- TRY IT
Produce a word-for-word copy of the data below.

[Saved entries]
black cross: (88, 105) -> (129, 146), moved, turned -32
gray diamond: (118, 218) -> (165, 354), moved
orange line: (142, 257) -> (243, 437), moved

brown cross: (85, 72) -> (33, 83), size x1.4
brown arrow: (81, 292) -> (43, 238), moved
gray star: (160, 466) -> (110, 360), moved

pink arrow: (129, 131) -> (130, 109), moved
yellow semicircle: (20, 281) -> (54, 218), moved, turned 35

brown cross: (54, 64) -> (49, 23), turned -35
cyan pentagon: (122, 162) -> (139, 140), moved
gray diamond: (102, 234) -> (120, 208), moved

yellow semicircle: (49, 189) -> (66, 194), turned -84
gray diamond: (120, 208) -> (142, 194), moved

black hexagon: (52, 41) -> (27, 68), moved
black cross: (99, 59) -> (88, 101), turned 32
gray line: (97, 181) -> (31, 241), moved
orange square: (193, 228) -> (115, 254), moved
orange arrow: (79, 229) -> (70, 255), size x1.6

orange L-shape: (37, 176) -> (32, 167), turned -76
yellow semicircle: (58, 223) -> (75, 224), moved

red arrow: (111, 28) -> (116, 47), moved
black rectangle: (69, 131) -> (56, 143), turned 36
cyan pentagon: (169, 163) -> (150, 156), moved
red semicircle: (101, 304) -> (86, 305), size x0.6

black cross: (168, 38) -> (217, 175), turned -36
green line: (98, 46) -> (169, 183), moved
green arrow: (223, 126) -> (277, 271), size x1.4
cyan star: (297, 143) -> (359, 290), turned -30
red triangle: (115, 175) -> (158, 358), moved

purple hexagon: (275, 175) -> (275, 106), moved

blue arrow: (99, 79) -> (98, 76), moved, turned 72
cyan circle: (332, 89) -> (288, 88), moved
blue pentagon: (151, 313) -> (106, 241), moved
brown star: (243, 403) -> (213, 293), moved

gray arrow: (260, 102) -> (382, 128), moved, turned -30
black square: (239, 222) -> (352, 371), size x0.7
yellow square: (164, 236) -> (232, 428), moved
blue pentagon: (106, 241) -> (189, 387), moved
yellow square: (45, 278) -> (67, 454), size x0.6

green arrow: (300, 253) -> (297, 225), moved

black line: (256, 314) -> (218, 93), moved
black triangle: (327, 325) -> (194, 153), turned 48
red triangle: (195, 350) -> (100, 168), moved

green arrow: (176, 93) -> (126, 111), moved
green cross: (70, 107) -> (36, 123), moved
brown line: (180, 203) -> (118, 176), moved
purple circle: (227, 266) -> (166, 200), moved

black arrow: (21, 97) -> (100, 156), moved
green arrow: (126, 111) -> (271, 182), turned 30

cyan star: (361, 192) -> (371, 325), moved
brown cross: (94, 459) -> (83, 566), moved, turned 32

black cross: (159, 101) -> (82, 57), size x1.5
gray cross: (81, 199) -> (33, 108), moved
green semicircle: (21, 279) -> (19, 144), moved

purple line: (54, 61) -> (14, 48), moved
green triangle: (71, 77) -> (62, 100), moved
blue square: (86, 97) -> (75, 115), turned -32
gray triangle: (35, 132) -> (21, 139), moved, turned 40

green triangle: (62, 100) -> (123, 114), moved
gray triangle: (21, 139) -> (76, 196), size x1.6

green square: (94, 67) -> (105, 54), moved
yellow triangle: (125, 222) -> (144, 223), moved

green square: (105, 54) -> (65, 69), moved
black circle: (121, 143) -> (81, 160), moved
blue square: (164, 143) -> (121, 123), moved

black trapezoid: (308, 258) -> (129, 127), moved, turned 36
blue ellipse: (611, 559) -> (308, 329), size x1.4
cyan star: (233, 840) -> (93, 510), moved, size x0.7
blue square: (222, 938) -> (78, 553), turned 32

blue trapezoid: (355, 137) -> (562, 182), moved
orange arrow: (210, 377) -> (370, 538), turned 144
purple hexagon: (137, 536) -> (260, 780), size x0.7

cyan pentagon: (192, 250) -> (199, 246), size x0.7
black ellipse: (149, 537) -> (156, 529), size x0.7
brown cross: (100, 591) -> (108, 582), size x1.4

- ANSWER BELOW
black cross: (88, 105) -> (129, 146), moved, turned -32
gray diamond: (118, 218) -> (165, 354), moved
orange line: (142, 257) -> (243, 437), moved

brown cross: (85, 72) -> (33, 83), size x1.4
brown arrow: (81, 292) -> (43, 238), moved
gray star: (160, 466) -> (110, 360), moved

pink arrow: (129, 131) -> (130, 109), moved
yellow semicircle: (20, 281) -> (54, 218), moved, turned 35

brown cross: (54, 64) -> (49, 23), turned -35
cyan pentagon: (122, 162) -> (139, 140), moved
gray diamond: (102, 234) -> (120, 208), moved

yellow semicircle: (49, 189) -> (66, 194), turned -84
gray diamond: (120, 208) -> (142, 194), moved

black hexagon: (52, 41) -> (27, 68), moved
black cross: (99, 59) -> (88, 101), turned 32
gray line: (97, 181) -> (31, 241), moved
orange square: (193, 228) -> (115, 254), moved
orange arrow: (79, 229) -> (70, 255), size x1.6

orange L-shape: (37, 176) -> (32, 167), turned -76
yellow semicircle: (58, 223) -> (75, 224), moved

red arrow: (111, 28) -> (116, 47), moved
black rectangle: (69, 131) -> (56, 143), turned 36
cyan pentagon: (169, 163) -> (150, 156), moved
red semicircle: (101, 304) -> (86, 305), size x0.6

black cross: (168, 38) -> (217, 175), turned -36
green line: (98, 46) -> (169, 183), moved
green arrow: (223, 126) -> (277, 271), size x1.4
cyan star: (297, 143) -> (359, 290), turned -30
red triangle: (115, 175) -> (158, 358), moved

purple hexagon: (275, 175) -> (275, 106), moved

blue arrow: (99, 79) -> (98, 76), moved, turned 72
cyan circle: (332, 89) -> (288, 88), moved
blue pentagon: (151, 313) -> (106, 241), moved
brown star: (243, 403) -> (213, 293), moved

gray arrow: (260, 102) -> (382, 128), moved, turned -30
black square: (239, 222) -> (352, 371), size x0.7
yellow square: (164, 236) -> (232, 428), moved
blue pentagon: (106, 241) -> (189, 387), moved
yellow square: (45, 278) -> (67, 454), size x0.6

green arrow: (300, 253) -> (297, 225), moved

black line: (256, 314) -> (218, 93), moved
black triangle: (327, 325) -> (194, 153), turned 48
red triangle: (195, 350) -> (100, 168), moved

green arrow: (176, 93) -> (126, 111), moved
green cross: (70, 107) -> (36, 123), moved
brown line: (180, 203) -> (118, 176), moved
purple circle: (227, 266) -> (166, 200), moved

black arrow: (21, 97) -> (100, 156), moved
green arrow: (126, 111) -> (271, 182), turned 30

cyan star: (361, 192) -> (371, 325), moved
brown cross: (94, 459) -> (83, 566), moved, turned 32

black cross: (159, 101) -> (82, 57), size x1.5
gray cross: (81, 199) -> (33, 108), moved
green semicircle: (21, 279) -> (19, 144), moved

purple line: (54, 61) -> (14, 48), moved
green triangle: (71, 77) -> (62, 100), moved
blue square: (86, 97) -> (75, 115), turned -32
gray triangle: (35, 132) -> (21, 139), moved, turned 40

green triangle: (62, 100) -> (123, 114), moved
gray triangle: (21, 139) -> (76, 196), size x1.6

green square: (94, 67) -> (105, 54), moved
yellow triangle: (125, 222) -> (144, 223), moved

green square: (105, 54) -> (65, 69), moved
black circle: (121, 143) -> (81, 160), moved
blue square: (164, 143) -> (121, 123), moved

black trapezoid: (308, 258) -> (129, 127), moved, turned 36
blue ellipse: (611, 559) -> (308, 329), size x1.4
cyan star: (233, 840) -> (93, 510), moved, size x0.7
blue square: (222, 938) -> (78, 553), turned 32

blue trapezoid: (355, 137) -> (562, 182), moved
orange arrow: (210, 377) -> (370, 538), turned 144
purple hexagon: (137, 536) -> (260, 780), size x0.7

cyan pentagon: (192, 250) -> (199, 246), size x0.7
black ellipse: (149, 537) -> (156, 529), size x0.7
brown cross: (100, 591) -> (108, 582), size x1.4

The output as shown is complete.